> _Exercise_: Each line of the listing below that includes "tile" should be reported.

> _Exercise material_:
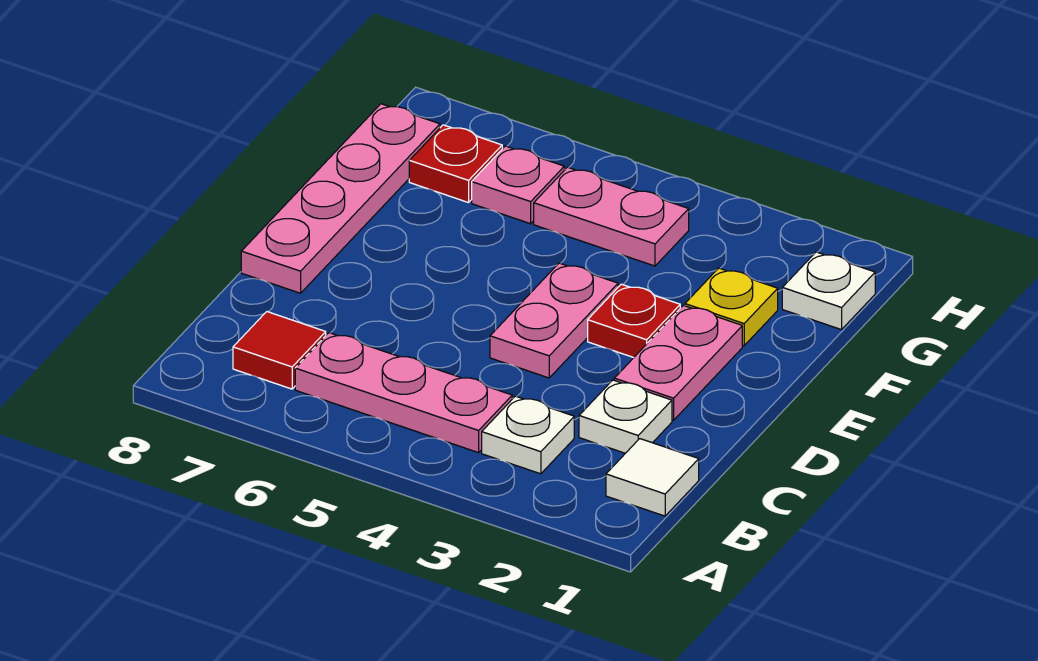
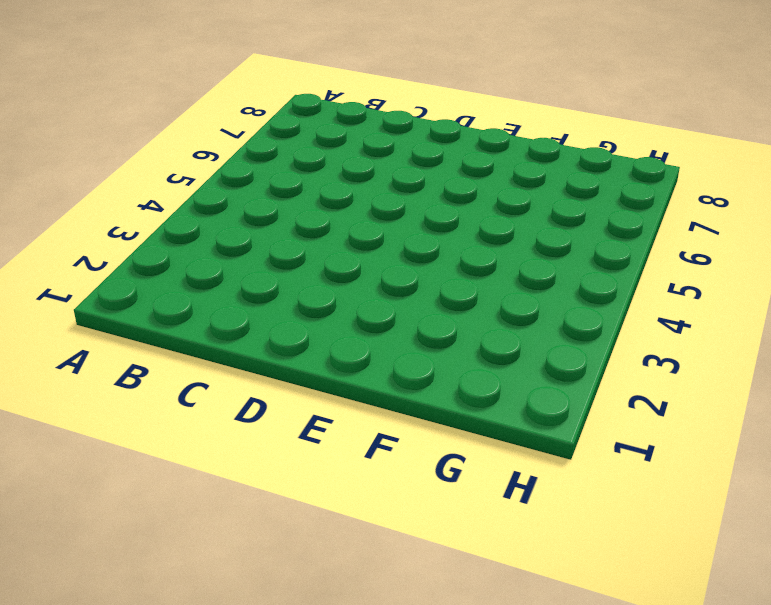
none -> white tile B1 level 1
none -> white plate B3 level 1
none -> pink plate B4:B6 level 1

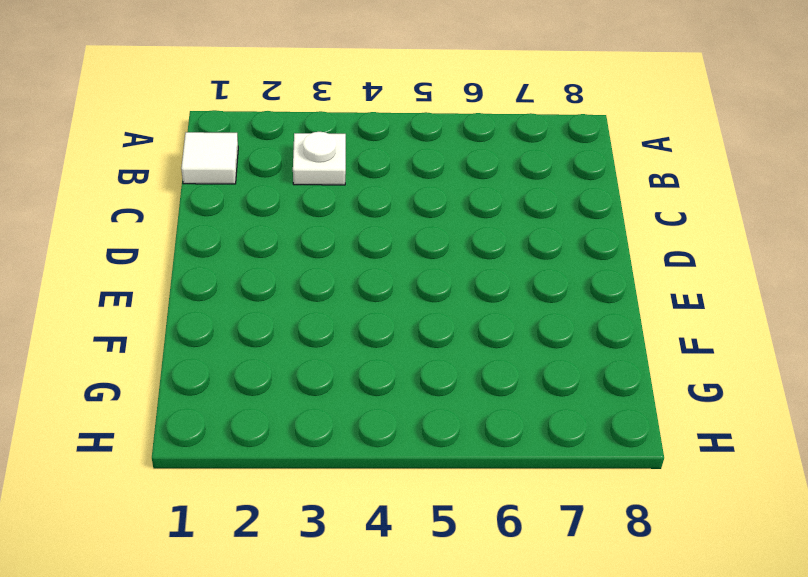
none -> pink plate B4:B6 level 1
none -> red tile B7 level 1
none -> white plate C2 level 1

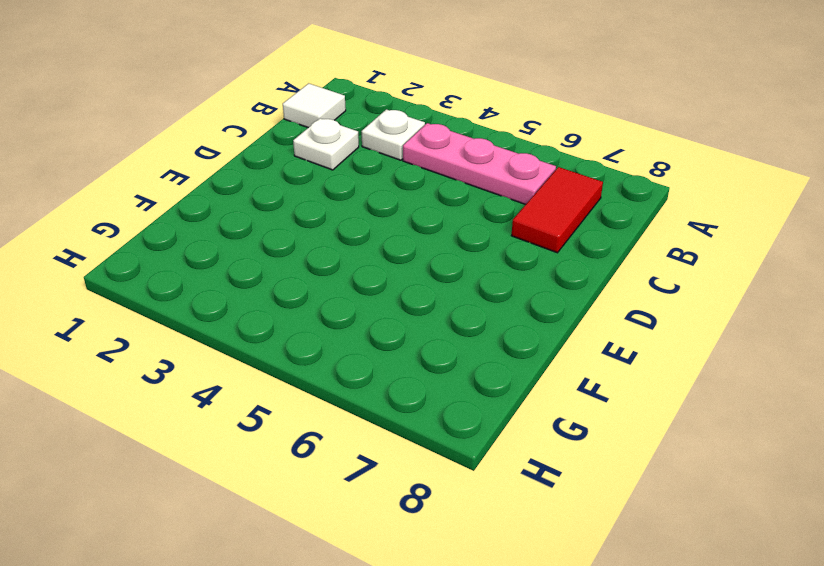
red tile B7:C7 level 1 -> red tile B7 level 1
none -> pink plate D2:E2 level 1
none -> pink plate D4:E4 level 1
none -> pink plate D8:G8 level 1

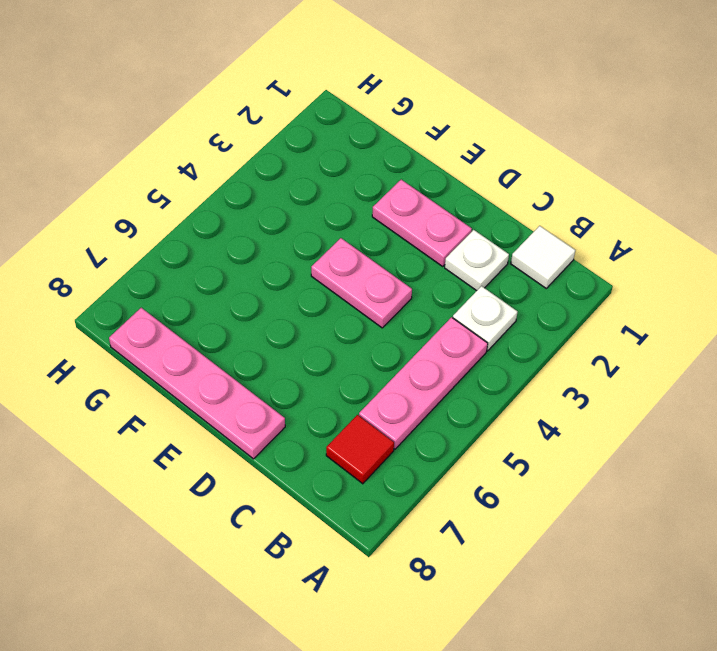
none -> red plate E3 level 1
none -> yellow plate F2 level 1
none -> white plate G1 level 1

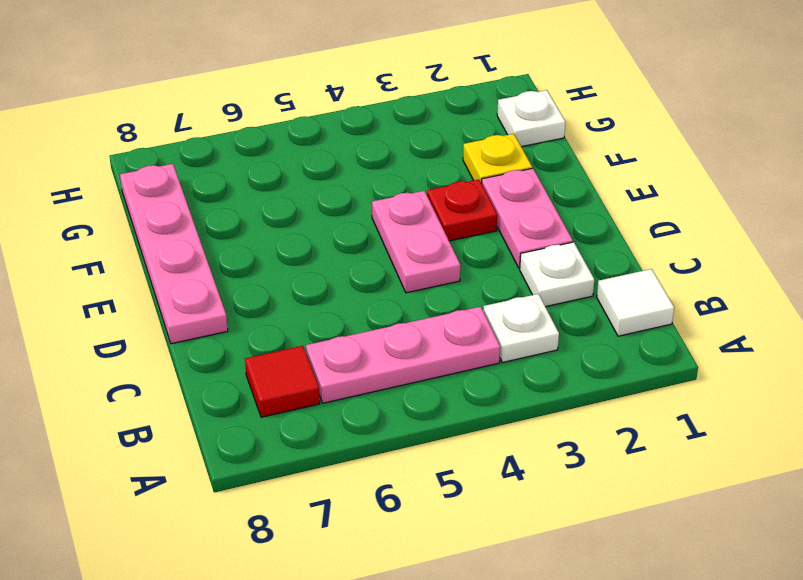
none -> pink plate G4:G5 level 1
none -> pink plate G6 level 1
none -> red plate G7 level 1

> _Solution for this task_:
none -> white tile B1 level 1
none -> red tile B7 level 1
red tile B7:C7 level 1 -> red tile B7 level 1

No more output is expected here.